> **PROBLEM STATEMENT**
Produce a verbatim copy of the data below that contains no pictures.

> **ENTRIES SHOWN**
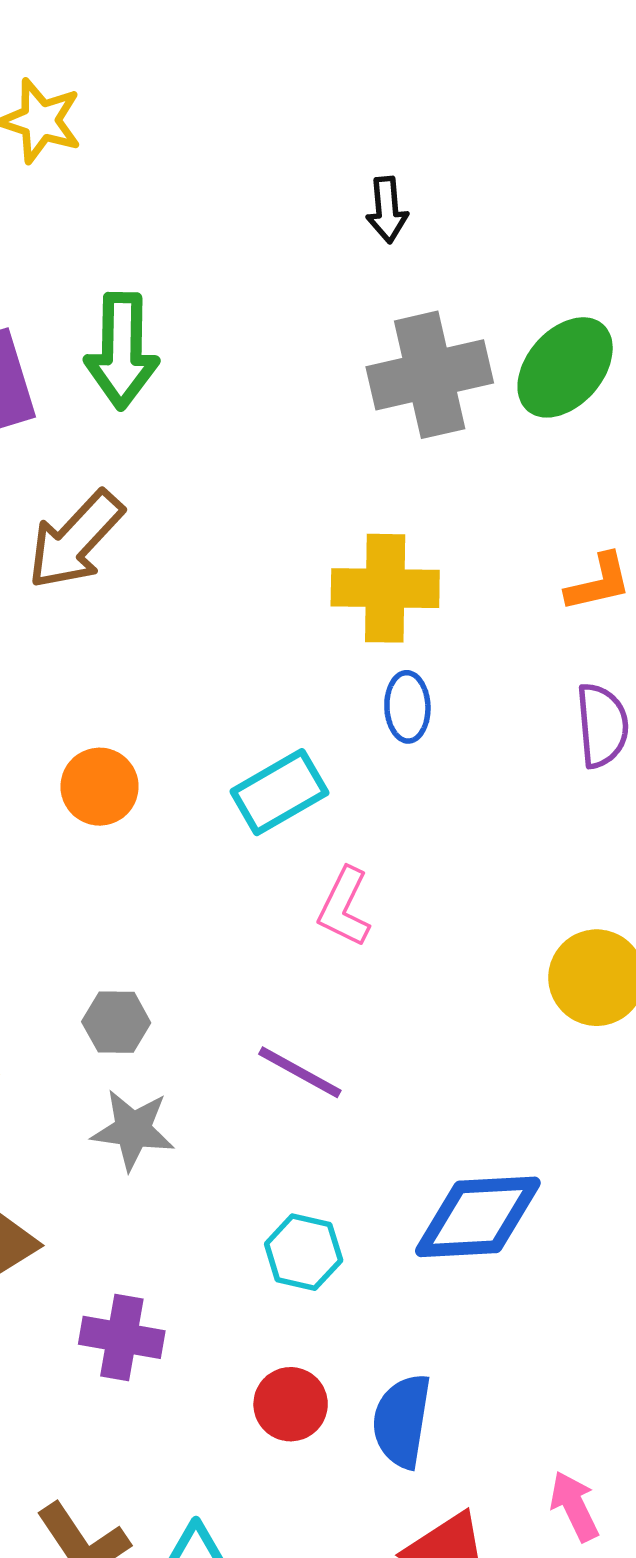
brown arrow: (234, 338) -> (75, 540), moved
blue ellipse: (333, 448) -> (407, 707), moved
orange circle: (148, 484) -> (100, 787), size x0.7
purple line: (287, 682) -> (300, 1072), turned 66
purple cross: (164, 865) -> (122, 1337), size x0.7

> **ANSWER BELOW**
brown arrow: (234, 338) -> (75, 540), moved
blue ellipse: (333, 448) -> (407, 707), moved
orange circle: (148, 484) -> (100, 787), size x0.7
purple line: (287, 682) -> (300, 1072), turned 66
purple cross: (164, 865) -> (122, 1337), size x0.7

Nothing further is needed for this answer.